### Object transformation records:
============================================================
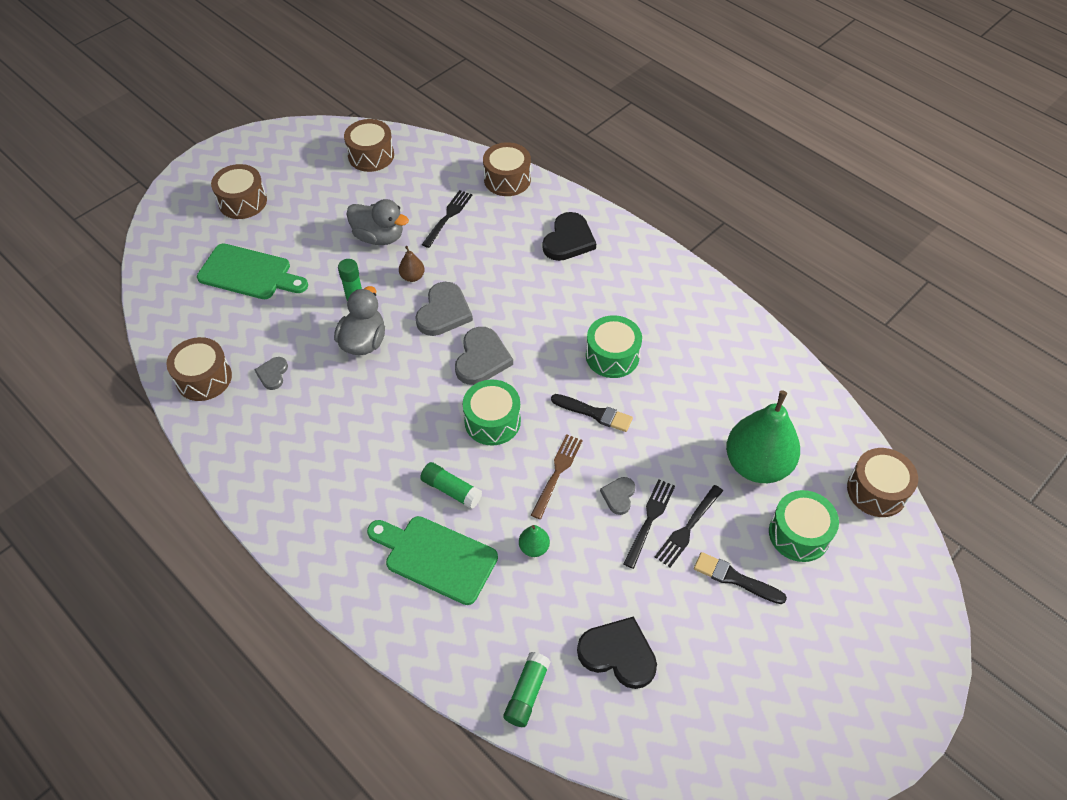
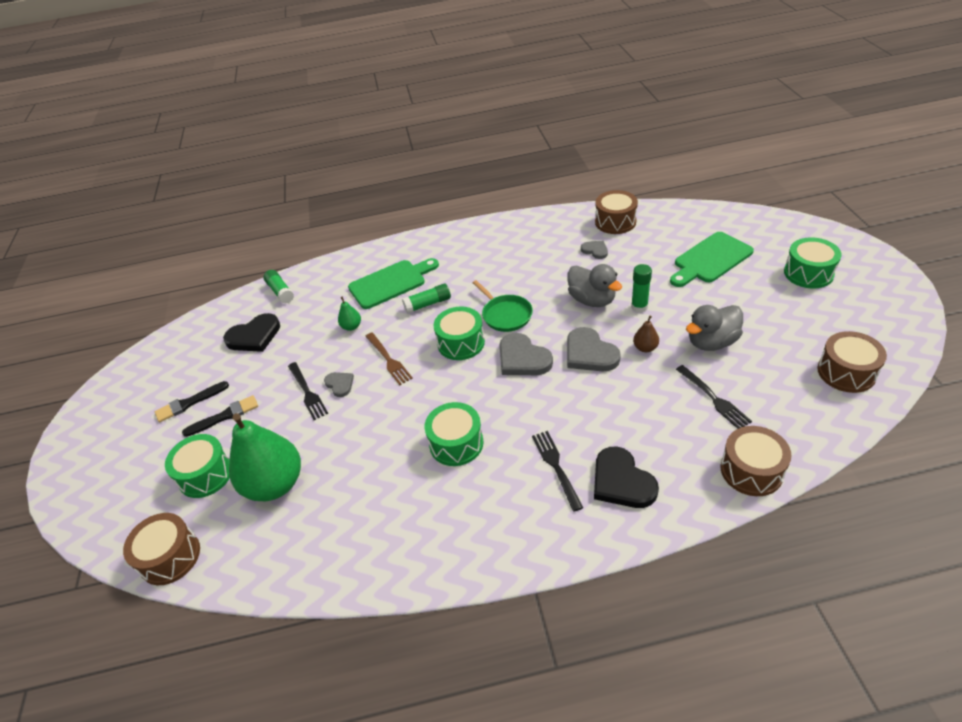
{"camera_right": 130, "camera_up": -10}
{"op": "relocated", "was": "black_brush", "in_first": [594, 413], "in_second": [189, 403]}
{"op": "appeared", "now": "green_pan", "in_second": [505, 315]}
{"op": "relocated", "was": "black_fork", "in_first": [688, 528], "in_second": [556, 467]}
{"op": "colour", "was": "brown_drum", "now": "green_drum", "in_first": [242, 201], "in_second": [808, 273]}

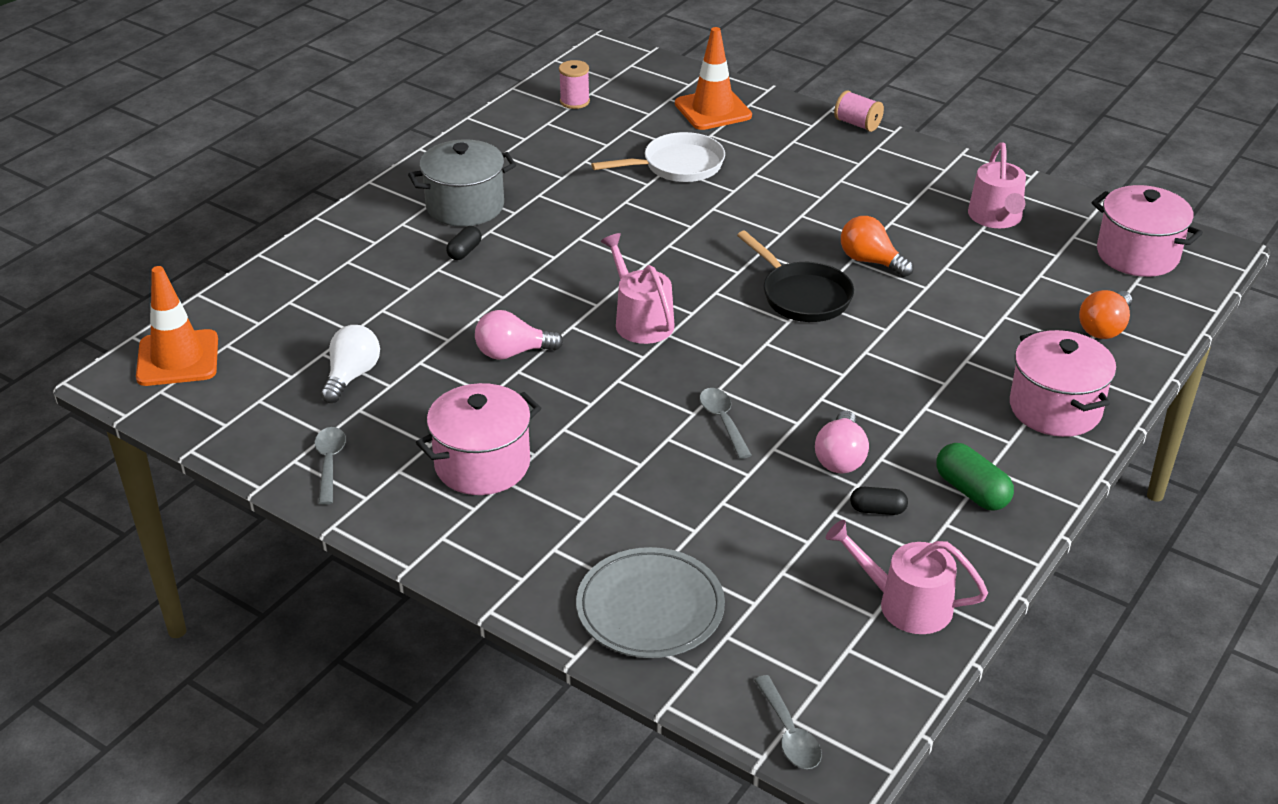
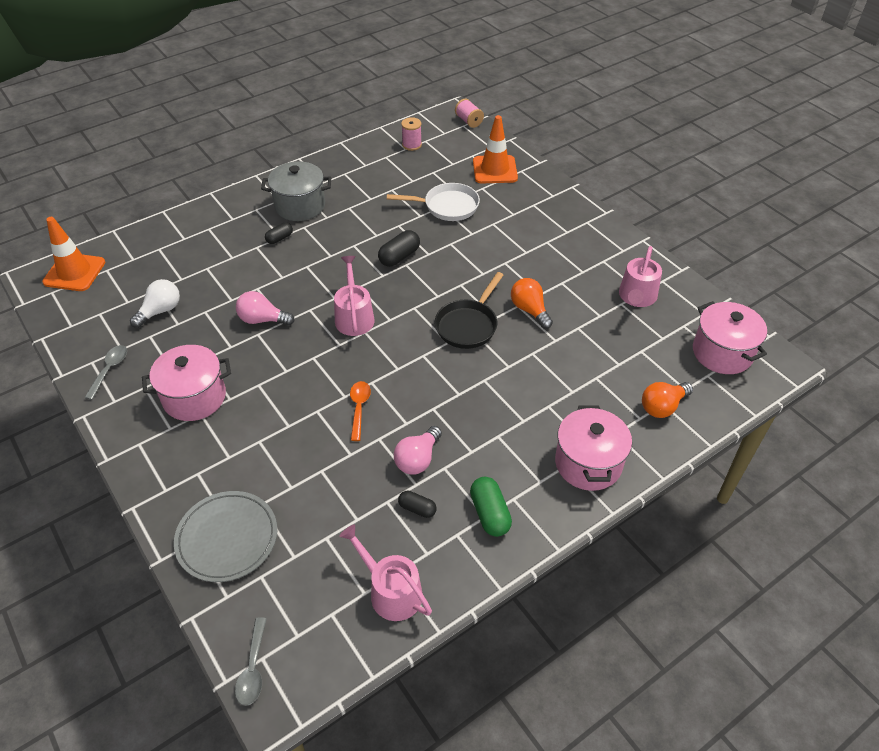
{"camera_right": 20, "camera_up": 10}
{"op": "colour", "was": "grey_spoon", "now": "orange_spoon", "in_first": [723, 421], "in_second": [359, 408]}
{"op": "appeared", "now": "black_capsule", "in_second": [399, 257]}
{"op": "spun", "was": "black_pan", "in_first": [802, 296], "in_second": [468, 325], "clockwise": 45}
{"op": "relocated", "was": "pink_spool", "in_first": [857, 124], "in_second": [468, 121]}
============================================================
### HOW TO COMPLETE THIS TASK:
Return every record exactly, leaving out the pictures.

### WRITTEN SOLUTION:
{"camera_right": 130, "camera_up": -10}
{"op": "relocated", "was": "black_brush", "in_first": [594, 413], "in_second": [189, 403]}
{"op": "appeared", "now": "green_pan", "in_second": [505, 315]}
{"op": "relocated", "was": "black_fork", "in_first": [688, 528], "in_second": [556, 467]}
{"op": "colour", "was": "brown_drum", "now": "green_drum", "in_first": [242, 201], "in_second": [808, 273]}

{"camera_right": 20, "camera_up": 10}
{"op": "colour", "was": "grey_spoon", "now": "orange_spoon", "in_first": [723, 421], "in_second": [359, 408]}
{"op": "appeared", "now": "black_capsule", "in_second": [399, 257]}
{"op": "spun", "was": "black_pan", "in_first": [802, 296], "in_second": [468, 325], "clockwise": 45}
{"op": "relocated", "was": "pink_spool", "in_first": [857, 124], "in_second": [468, 121]}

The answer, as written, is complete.